**課題データ:**
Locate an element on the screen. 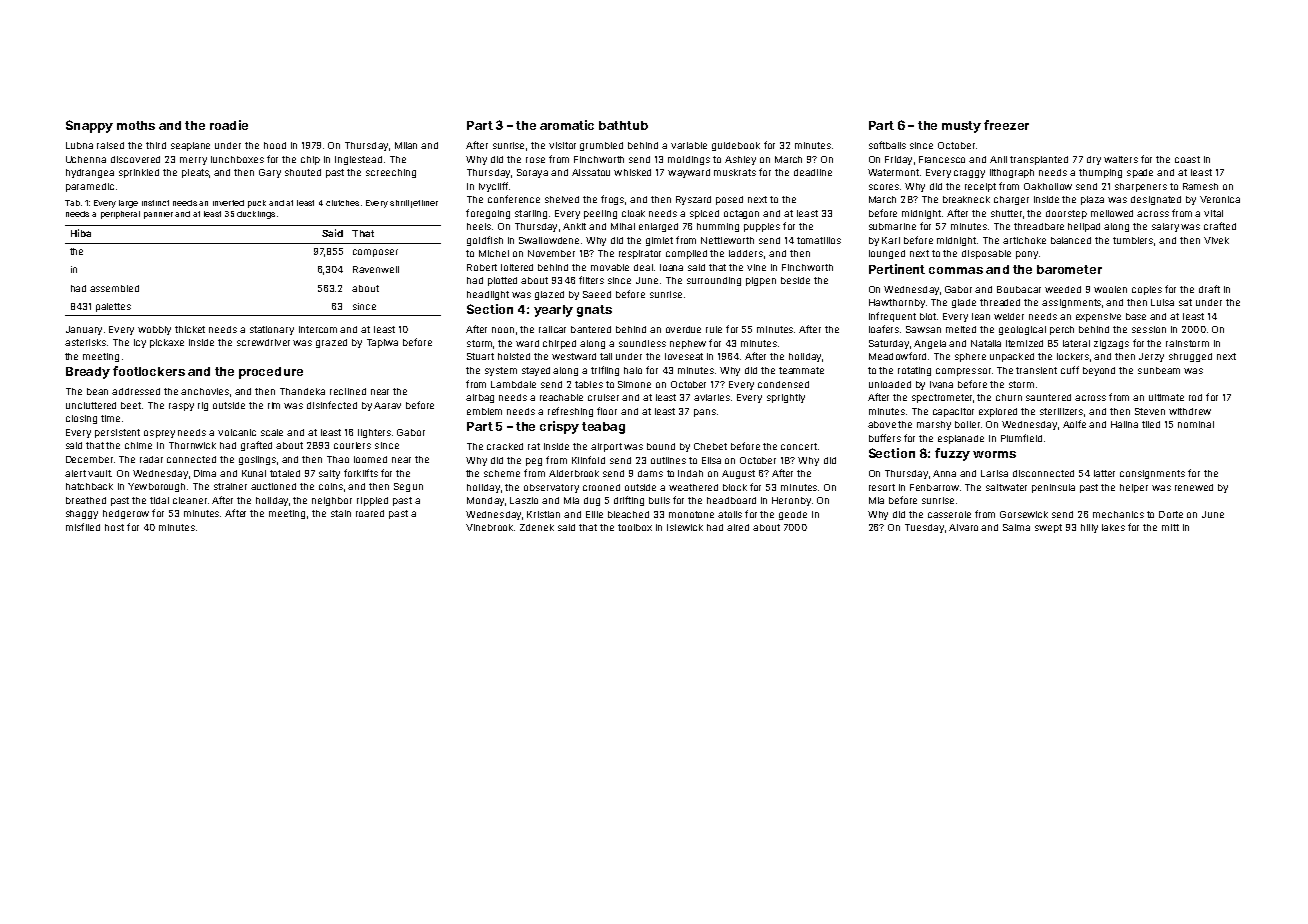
...
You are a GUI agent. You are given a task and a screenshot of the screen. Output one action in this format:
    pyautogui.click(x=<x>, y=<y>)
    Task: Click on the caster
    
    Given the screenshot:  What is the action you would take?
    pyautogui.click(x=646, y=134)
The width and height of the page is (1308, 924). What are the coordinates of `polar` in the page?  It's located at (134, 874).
---
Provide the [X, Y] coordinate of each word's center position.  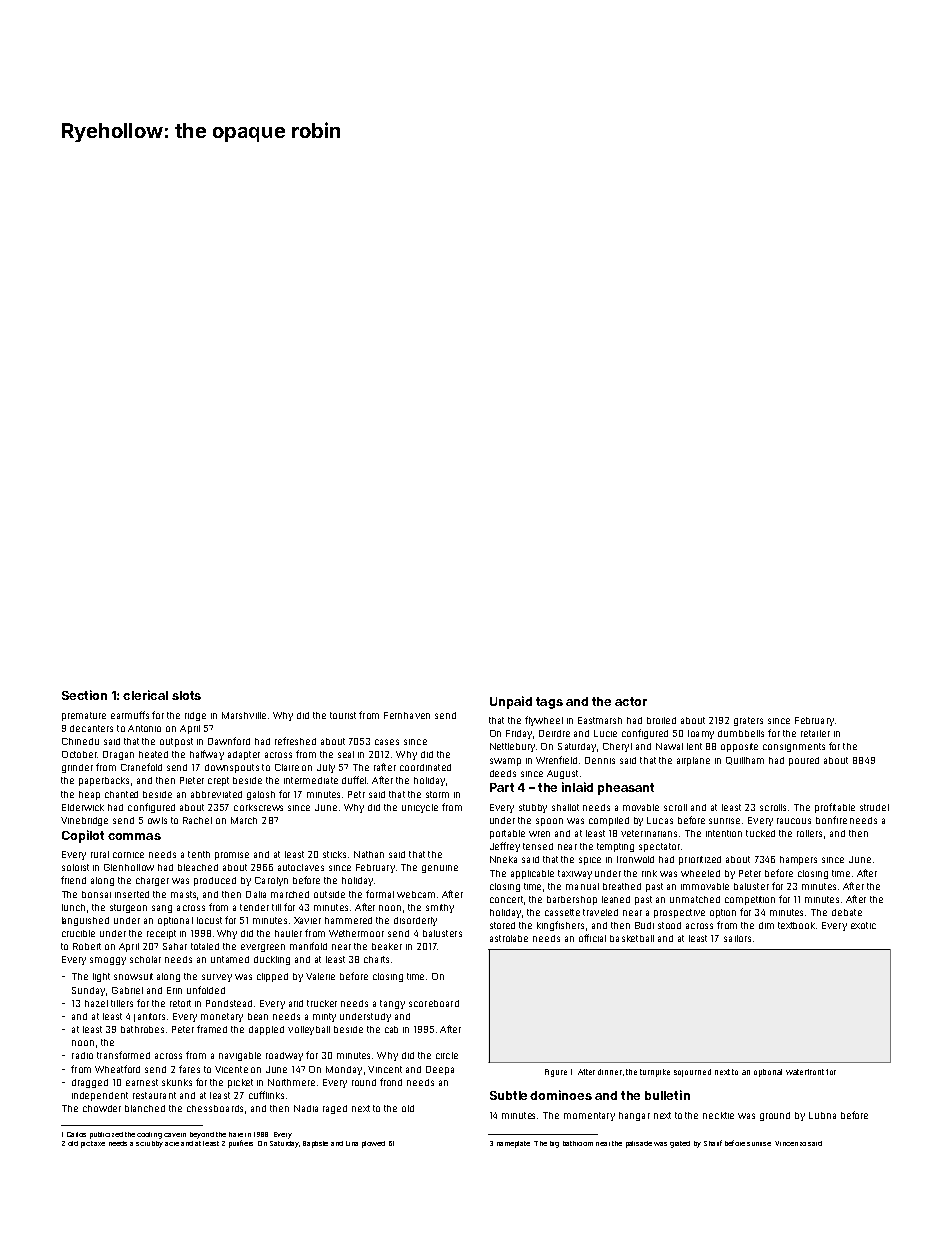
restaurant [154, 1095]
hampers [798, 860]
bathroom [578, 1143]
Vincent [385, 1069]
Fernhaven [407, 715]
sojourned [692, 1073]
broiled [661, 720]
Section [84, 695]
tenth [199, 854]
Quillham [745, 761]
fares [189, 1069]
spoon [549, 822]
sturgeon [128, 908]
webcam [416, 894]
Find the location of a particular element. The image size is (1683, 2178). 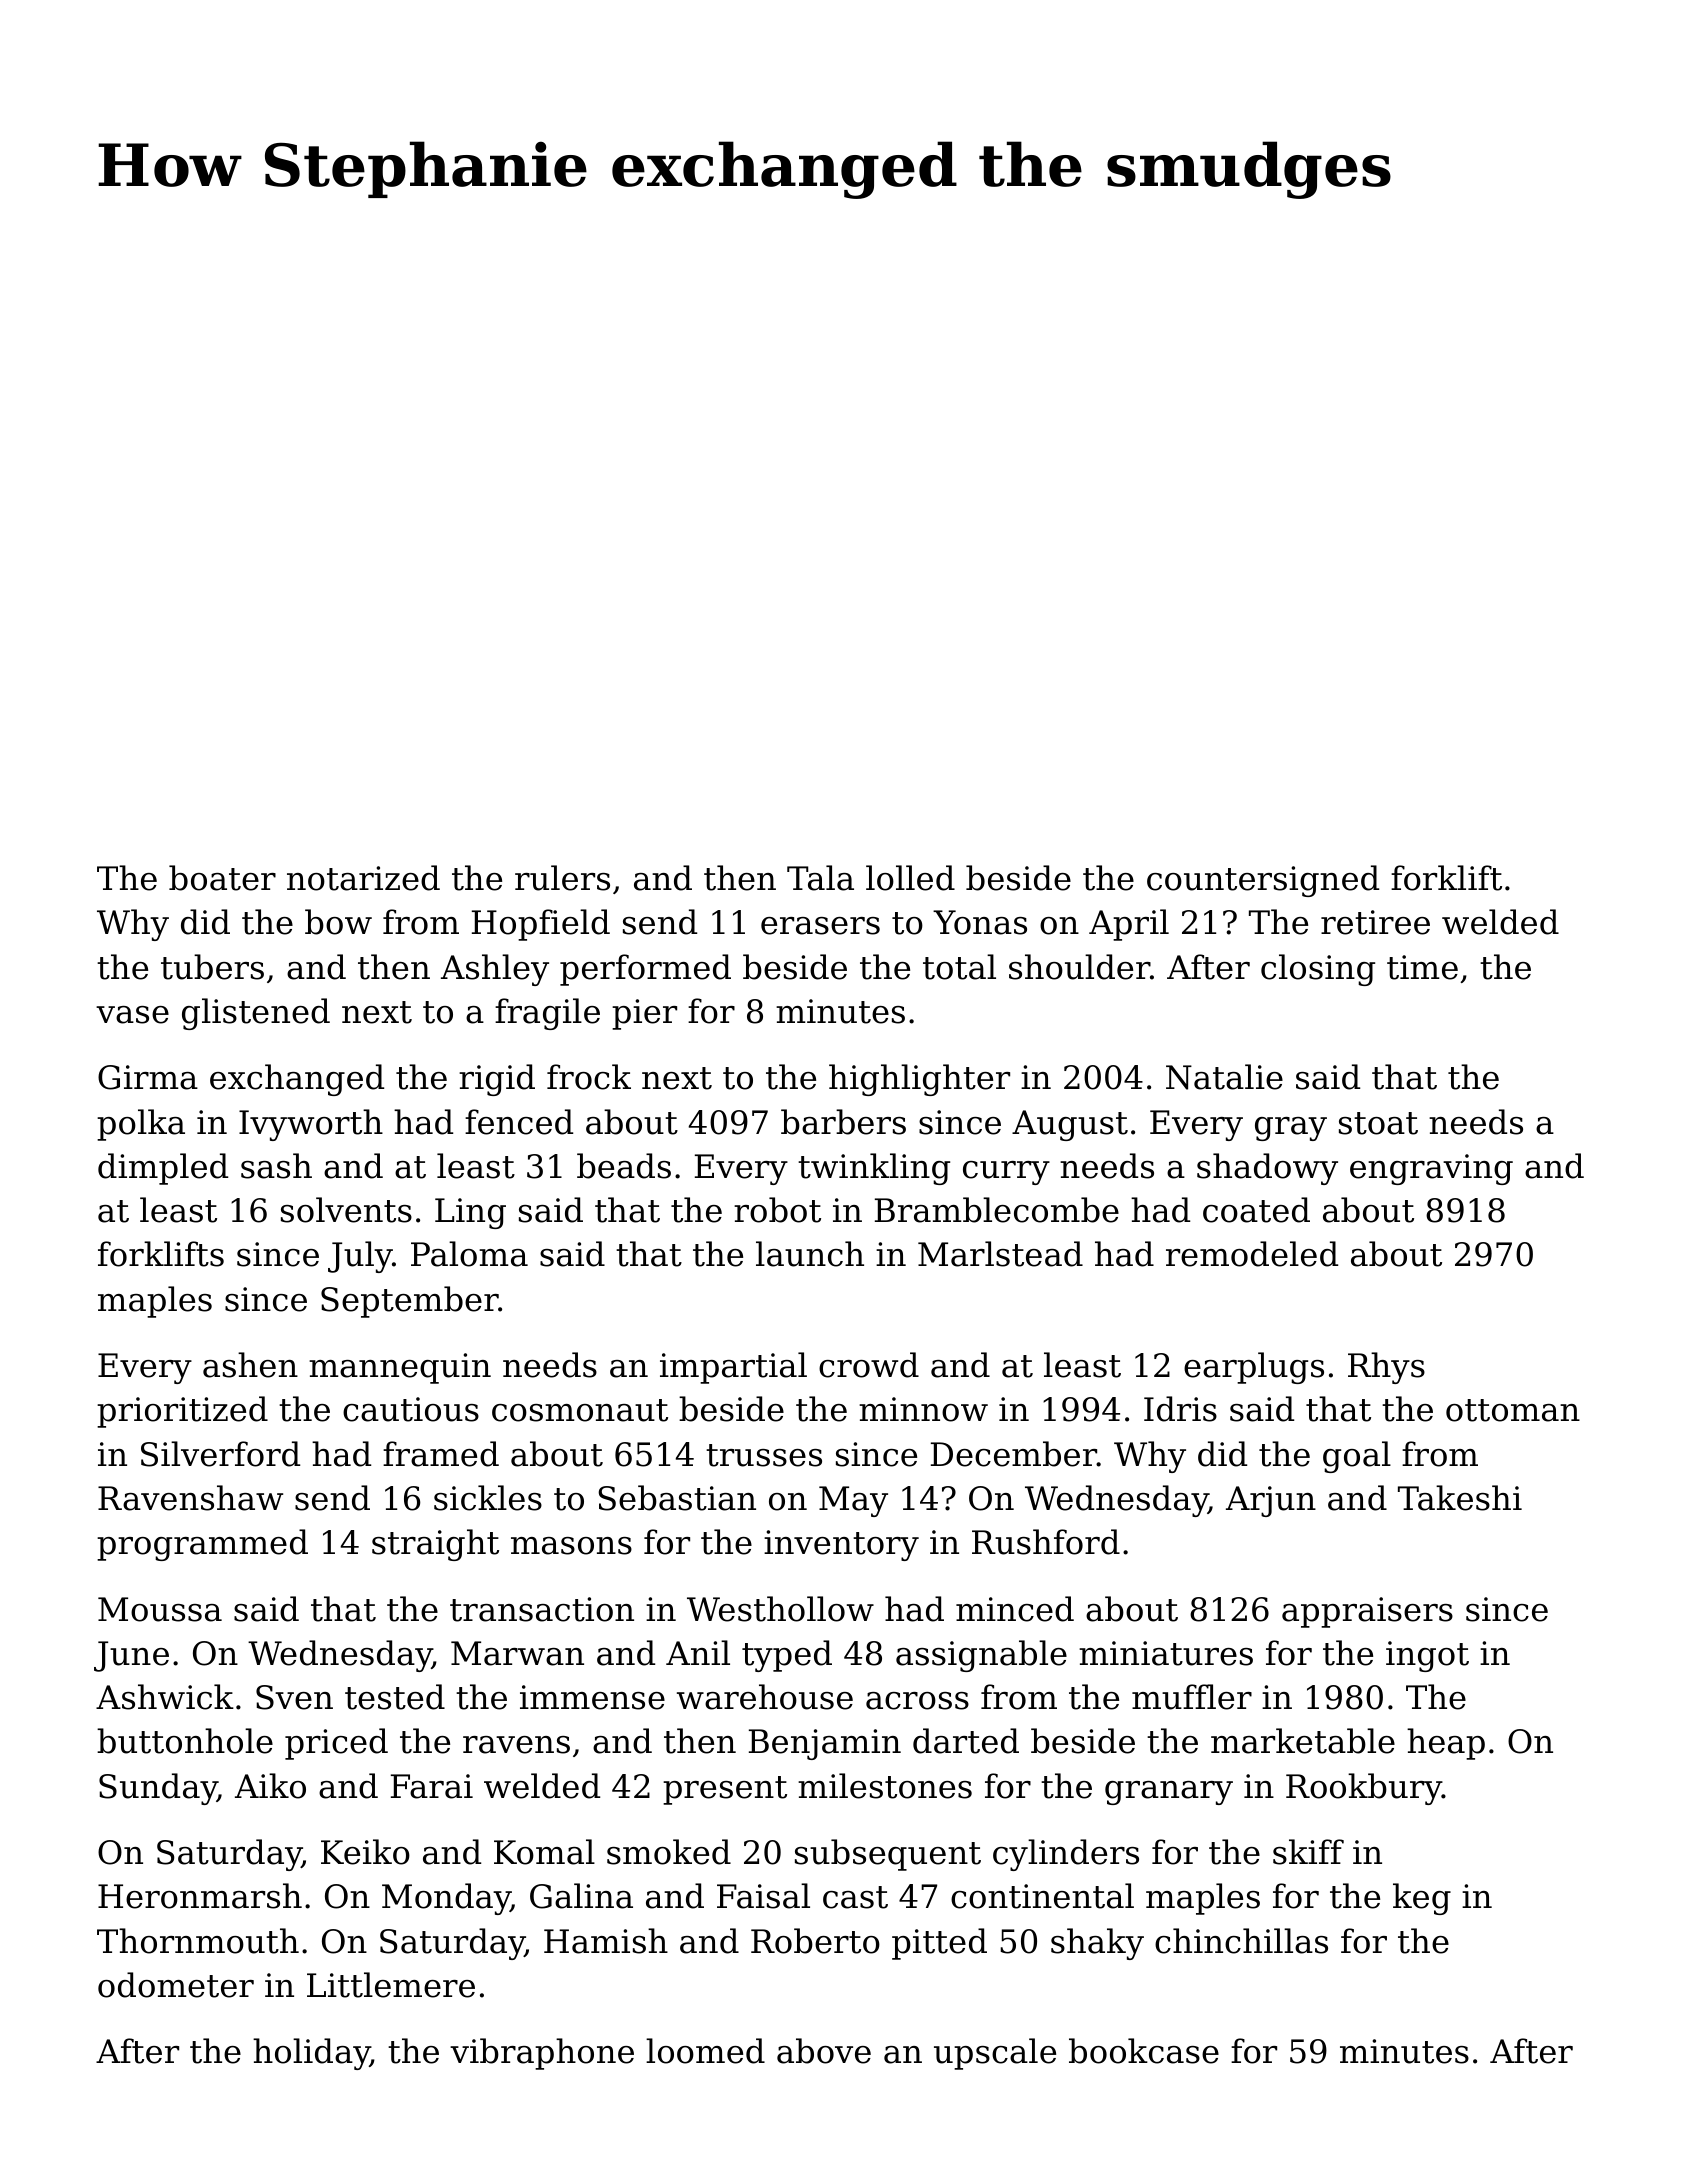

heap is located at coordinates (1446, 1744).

**課題の内容:** 「Quillham [745, 761]」を含む行から始めて「heap is located at coordinates (1446, 1744).」を含む行で終わる範囲を、両端の行も含めて番号付きリストとして書き出してください。空行と画像は省き、この範囲の行だけを挙げてください。

**問題の解答:**
1. Quillham [745, 761]
2. fares [189, 1069]
3. spoon [549, 822]
4. sturgeon [128, 908]
5. webcam [416, 894]
6. Find the location of a particular element. The image size is (1683, 2178). 
7. heap is located at coordinates (1446, 1744).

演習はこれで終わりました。